* **Task directions**: Using the entries below, transcribe exactly the line containing "bunupon (orange)" and each line that follows it to the end.

[Coordinate-based object records]
[Start of section]

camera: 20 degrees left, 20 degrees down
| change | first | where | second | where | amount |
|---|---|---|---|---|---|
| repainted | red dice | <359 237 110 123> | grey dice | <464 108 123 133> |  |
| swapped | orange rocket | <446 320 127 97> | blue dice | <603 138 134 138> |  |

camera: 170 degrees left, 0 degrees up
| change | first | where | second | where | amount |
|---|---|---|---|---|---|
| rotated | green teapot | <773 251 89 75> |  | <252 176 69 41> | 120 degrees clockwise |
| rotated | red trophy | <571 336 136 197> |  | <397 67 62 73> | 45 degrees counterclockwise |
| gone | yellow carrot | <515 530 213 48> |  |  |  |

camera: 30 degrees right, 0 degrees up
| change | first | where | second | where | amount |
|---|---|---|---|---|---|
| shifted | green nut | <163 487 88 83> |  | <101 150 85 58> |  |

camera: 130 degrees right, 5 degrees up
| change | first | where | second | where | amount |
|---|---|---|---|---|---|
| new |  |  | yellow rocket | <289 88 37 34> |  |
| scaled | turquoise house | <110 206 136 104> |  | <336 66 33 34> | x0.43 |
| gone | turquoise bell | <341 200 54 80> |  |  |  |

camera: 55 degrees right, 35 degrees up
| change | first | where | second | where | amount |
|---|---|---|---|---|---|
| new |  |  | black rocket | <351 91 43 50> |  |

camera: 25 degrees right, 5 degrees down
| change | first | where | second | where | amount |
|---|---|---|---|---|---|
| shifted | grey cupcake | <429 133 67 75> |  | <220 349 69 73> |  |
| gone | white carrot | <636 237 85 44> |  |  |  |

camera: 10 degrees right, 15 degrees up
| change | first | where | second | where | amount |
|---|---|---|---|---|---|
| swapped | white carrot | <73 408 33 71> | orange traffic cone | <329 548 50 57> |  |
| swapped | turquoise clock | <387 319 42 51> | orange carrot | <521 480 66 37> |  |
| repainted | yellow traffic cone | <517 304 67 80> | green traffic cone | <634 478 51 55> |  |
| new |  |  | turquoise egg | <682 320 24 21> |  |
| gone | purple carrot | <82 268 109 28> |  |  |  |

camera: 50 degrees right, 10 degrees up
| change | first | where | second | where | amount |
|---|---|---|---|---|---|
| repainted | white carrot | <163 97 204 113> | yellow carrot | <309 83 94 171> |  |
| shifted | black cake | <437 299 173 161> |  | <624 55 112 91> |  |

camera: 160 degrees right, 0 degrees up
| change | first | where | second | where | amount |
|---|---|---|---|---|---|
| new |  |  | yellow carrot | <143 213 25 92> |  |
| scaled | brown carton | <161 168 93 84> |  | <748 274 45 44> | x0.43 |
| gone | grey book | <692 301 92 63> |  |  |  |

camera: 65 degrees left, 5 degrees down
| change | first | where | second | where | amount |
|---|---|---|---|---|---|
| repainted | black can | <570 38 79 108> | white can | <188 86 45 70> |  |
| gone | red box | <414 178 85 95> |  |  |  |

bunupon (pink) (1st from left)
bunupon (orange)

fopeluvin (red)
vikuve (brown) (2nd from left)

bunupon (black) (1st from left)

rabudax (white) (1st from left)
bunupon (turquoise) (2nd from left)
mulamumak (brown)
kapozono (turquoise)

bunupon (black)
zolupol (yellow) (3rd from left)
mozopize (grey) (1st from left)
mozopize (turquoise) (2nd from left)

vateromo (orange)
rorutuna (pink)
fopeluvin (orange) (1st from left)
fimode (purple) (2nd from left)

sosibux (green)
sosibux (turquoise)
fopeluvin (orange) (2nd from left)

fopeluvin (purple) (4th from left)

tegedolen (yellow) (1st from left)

[End of section]

* **The answer**:
bunupon (orange)

fopeluvin (red)
vikuve (brown) (2nd from left)

bunupon (black) (1st from left)

rabudax (white) (1st from left)
bunupon (turquoise) (2nd from left)
mulamumak (brown)
kapozono (turquoise)

bunupon (black)
zolupol (yellow) (3rd from left)
mozopize (grey) (1st from left)
mozopize (turquoise) (2nd from left)

vateromo (orange)
rorutuna (pink)
fopeluvin (orange) (1st from left)
fimode (purple) (2nd from left)

sosibux (green)
sosibux (turquoise)
fopeluvin (orange) (2nd from left)

fopeluvin (purple) (4th from left)

tegedolen (yellow) (1st from left)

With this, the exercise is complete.